Stated exercise >> Turn these records into a numbered list, one line per entry, with blank lines dropped and the pictures left out of the answer.

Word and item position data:
.....

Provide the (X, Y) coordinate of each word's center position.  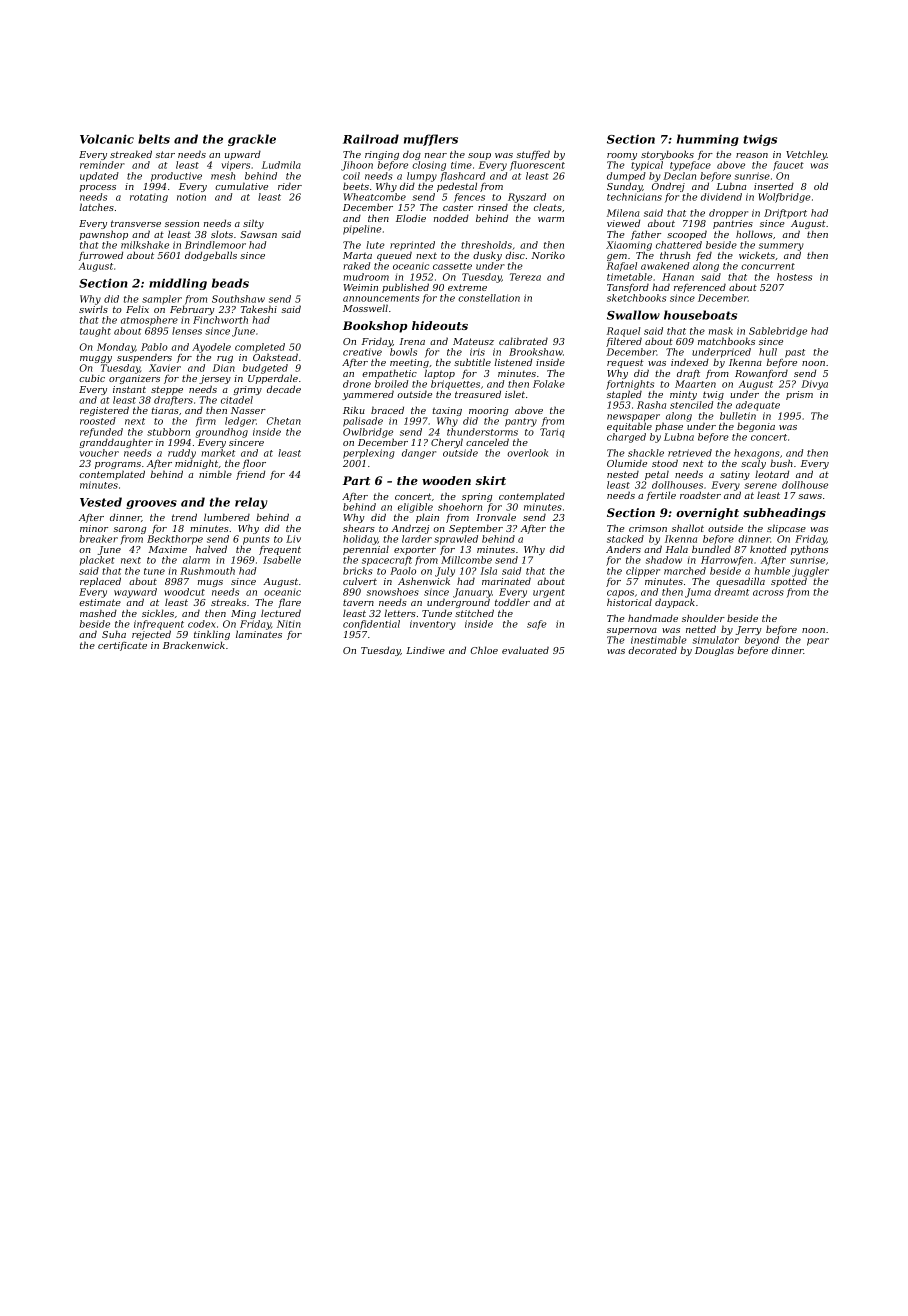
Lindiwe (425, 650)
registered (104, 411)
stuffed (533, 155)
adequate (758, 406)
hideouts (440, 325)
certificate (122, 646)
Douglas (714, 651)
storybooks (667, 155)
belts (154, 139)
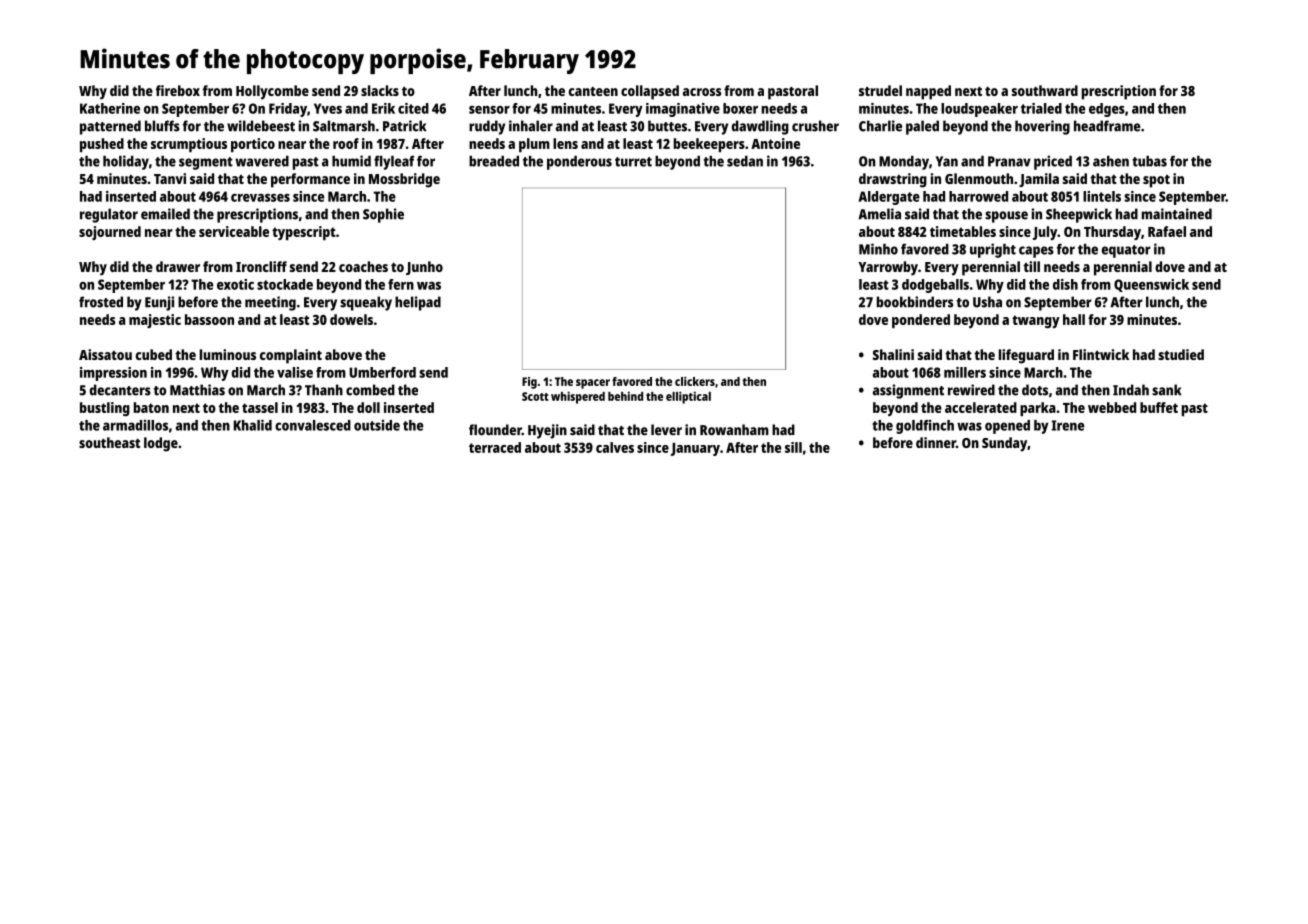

.....

Task solution >>
1. Provide the (X, Y) coordinate of each word's center position.  
2. Lindiwe (425, 650)
3. registered (104, 411)
4. stuffed (533, 155)
5. adequate (758, 406)
6. hideouts (440, 325)
7. certificate (122, 646)
8. Douglas (714, 651)
9. storybooks (667, 155)
10. belts (154, 139)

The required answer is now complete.